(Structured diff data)
· · · ·

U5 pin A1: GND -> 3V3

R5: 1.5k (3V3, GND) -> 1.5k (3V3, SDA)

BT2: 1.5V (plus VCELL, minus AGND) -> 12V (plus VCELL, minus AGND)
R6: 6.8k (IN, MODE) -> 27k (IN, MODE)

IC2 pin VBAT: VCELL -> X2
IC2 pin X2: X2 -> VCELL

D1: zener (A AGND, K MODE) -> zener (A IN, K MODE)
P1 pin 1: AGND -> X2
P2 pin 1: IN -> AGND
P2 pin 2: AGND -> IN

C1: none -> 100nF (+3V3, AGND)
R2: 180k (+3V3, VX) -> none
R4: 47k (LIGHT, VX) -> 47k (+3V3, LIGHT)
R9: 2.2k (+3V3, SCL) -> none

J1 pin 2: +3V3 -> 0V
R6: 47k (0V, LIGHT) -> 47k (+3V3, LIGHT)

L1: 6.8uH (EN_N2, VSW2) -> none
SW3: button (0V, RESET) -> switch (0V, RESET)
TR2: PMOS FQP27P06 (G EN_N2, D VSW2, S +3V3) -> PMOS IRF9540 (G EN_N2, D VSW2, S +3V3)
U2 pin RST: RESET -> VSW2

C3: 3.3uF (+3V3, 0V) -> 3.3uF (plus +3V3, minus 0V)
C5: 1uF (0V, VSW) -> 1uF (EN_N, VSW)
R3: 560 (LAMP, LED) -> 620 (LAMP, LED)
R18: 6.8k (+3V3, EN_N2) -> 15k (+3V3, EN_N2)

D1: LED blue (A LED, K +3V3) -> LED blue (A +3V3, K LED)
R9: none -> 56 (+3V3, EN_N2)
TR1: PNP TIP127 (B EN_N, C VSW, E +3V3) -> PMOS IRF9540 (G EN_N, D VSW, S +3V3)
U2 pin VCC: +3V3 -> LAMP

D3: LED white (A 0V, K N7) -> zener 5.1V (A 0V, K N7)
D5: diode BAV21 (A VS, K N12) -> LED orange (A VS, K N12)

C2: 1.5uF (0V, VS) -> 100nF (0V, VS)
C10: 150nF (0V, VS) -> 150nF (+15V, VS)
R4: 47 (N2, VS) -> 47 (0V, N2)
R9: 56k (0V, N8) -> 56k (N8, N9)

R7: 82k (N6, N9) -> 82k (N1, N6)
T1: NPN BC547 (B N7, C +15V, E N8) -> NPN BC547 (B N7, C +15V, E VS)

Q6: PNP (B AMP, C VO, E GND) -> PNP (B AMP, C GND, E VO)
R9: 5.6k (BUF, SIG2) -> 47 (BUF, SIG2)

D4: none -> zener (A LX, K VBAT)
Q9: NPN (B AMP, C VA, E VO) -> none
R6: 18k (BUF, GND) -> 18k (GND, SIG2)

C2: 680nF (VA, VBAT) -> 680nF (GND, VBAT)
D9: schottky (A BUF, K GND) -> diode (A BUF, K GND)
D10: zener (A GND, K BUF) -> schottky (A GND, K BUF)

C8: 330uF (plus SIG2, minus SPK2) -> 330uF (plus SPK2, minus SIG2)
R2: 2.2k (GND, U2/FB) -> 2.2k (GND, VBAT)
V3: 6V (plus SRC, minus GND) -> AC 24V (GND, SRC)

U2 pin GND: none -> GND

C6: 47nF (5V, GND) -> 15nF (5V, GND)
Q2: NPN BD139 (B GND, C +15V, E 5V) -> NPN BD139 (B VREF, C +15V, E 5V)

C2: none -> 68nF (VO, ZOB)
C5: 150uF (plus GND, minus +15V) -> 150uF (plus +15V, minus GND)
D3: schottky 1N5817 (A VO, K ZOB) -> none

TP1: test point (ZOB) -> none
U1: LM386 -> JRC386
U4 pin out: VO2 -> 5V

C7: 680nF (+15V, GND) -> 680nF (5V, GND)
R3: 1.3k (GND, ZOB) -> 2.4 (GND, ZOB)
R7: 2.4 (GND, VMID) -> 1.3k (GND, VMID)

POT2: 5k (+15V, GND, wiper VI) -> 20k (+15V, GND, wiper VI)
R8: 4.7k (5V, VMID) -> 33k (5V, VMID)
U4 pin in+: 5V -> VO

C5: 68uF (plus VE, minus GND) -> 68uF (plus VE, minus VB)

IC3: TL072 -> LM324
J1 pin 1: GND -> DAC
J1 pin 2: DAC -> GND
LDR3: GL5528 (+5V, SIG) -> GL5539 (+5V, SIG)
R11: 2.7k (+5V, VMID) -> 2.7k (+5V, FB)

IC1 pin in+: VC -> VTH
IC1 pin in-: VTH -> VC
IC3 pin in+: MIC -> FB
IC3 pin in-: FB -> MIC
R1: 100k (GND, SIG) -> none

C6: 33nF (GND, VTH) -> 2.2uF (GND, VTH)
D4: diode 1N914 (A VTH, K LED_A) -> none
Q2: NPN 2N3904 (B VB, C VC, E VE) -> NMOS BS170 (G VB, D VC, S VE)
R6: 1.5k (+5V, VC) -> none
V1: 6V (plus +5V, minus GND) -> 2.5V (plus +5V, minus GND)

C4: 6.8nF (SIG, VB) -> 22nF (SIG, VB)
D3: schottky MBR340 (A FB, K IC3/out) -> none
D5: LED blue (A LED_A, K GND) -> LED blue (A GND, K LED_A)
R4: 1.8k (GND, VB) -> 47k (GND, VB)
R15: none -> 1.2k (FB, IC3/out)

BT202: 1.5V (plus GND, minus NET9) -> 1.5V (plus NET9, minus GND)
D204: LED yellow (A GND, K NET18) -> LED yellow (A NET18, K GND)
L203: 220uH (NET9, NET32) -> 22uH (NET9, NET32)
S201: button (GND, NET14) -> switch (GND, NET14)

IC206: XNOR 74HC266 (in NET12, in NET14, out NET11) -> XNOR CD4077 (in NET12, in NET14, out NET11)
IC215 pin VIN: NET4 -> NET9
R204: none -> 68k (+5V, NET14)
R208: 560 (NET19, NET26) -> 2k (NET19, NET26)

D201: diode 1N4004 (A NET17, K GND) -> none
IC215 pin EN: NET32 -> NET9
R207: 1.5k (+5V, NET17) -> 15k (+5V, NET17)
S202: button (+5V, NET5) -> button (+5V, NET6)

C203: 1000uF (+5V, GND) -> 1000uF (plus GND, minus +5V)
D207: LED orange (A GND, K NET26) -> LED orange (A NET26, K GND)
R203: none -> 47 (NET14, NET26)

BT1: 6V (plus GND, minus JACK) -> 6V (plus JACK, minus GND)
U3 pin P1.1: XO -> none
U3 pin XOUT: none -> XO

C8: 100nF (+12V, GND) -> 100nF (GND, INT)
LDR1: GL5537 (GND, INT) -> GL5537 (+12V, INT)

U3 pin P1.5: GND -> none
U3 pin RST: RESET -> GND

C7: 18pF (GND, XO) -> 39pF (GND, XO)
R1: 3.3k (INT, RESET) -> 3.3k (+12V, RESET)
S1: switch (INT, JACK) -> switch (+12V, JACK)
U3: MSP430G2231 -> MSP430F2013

· · · ·

● TO DO:
Check the data above and report how many lines include the word "JACK", using a bare number.

● RESPONSE TO THE EXERCISE:
2